- _EXERCISE GOAL_: In the records that come next, find every line with "minus". Return those lines.

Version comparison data
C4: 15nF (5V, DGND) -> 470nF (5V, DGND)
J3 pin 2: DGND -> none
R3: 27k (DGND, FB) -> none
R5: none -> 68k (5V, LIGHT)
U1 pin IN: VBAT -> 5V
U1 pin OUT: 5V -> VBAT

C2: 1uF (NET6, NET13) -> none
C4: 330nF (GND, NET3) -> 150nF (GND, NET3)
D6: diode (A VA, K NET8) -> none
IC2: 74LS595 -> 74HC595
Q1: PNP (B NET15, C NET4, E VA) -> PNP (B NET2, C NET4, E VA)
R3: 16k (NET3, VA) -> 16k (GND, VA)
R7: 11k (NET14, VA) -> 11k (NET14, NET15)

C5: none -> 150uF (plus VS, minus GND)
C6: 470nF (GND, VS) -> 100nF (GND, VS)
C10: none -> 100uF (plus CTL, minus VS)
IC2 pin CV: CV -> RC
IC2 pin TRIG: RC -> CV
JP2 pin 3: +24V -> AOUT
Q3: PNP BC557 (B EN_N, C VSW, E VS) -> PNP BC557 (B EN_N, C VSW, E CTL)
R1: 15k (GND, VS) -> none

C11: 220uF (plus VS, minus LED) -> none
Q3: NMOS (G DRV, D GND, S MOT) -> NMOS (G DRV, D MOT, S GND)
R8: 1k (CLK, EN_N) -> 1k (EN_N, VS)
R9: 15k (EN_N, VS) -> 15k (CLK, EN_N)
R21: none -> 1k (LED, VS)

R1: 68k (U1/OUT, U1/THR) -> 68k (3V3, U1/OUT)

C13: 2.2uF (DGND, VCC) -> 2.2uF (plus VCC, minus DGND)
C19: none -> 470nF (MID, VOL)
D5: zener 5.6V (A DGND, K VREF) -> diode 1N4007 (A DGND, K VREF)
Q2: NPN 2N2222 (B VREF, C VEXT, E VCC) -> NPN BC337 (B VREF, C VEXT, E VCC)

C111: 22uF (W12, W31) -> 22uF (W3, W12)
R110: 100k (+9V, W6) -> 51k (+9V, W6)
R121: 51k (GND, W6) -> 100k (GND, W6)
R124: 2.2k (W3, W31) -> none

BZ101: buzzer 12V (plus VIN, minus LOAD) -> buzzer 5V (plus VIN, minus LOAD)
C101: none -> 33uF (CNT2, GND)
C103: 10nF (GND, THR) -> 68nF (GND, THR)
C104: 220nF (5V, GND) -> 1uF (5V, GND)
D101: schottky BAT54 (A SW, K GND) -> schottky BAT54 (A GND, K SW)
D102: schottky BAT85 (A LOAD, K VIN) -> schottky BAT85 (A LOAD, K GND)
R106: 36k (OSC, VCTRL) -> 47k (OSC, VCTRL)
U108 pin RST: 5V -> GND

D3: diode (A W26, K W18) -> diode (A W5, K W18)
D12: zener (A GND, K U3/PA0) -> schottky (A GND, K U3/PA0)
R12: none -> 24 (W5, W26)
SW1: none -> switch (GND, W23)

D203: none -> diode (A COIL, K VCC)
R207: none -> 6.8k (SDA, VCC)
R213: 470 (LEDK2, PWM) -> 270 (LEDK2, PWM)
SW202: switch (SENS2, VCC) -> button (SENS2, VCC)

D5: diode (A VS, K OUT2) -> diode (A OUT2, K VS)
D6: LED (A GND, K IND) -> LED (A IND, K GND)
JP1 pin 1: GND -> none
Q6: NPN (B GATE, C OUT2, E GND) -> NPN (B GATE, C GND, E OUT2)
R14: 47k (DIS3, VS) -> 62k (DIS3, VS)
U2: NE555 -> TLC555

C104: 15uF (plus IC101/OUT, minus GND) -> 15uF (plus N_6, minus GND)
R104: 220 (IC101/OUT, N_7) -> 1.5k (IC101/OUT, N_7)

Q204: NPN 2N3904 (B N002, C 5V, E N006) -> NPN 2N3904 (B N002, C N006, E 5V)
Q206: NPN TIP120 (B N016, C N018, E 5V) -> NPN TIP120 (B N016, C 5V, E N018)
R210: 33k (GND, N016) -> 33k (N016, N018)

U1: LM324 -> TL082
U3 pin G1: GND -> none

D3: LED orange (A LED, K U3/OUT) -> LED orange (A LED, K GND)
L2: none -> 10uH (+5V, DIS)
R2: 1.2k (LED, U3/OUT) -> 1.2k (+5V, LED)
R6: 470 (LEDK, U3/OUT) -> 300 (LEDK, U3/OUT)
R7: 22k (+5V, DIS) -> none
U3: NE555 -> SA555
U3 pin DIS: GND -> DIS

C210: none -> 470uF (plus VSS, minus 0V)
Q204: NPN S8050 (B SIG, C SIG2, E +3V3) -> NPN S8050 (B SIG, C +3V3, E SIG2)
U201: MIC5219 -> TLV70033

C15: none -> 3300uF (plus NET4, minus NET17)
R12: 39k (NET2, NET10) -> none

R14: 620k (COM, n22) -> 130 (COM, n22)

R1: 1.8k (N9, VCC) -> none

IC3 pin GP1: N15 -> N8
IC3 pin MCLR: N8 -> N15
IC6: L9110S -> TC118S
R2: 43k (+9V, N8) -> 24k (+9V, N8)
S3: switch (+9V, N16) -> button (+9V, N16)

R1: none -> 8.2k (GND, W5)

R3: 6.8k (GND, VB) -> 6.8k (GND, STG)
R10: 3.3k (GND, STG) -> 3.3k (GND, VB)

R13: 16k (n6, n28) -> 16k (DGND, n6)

- _EXPECTED OUTPUT_:
C5: none -> 150uF (plus VS, minus GND)
C10: none -> 100uF (plus CTL, minus VS)
C11: 220uF (plus VS, minus LED) -> none
C13: 2.2uF (DGND, VCC) -> 2.2uF (plus VCC, minus DGND)
BZ101: buzzer 12V (plus VIN, minus LOAD) -> buzzer 5V (plus VIN, minus LOAD)
C104: 15uF (plus IC101/OUT, minus GND) -> 15uF (plus N_6, minus GND)
C210: none -> 470uF (plus VSS, minus 0V)
C15: none -> 3300uF (plus NET4, minus NET17)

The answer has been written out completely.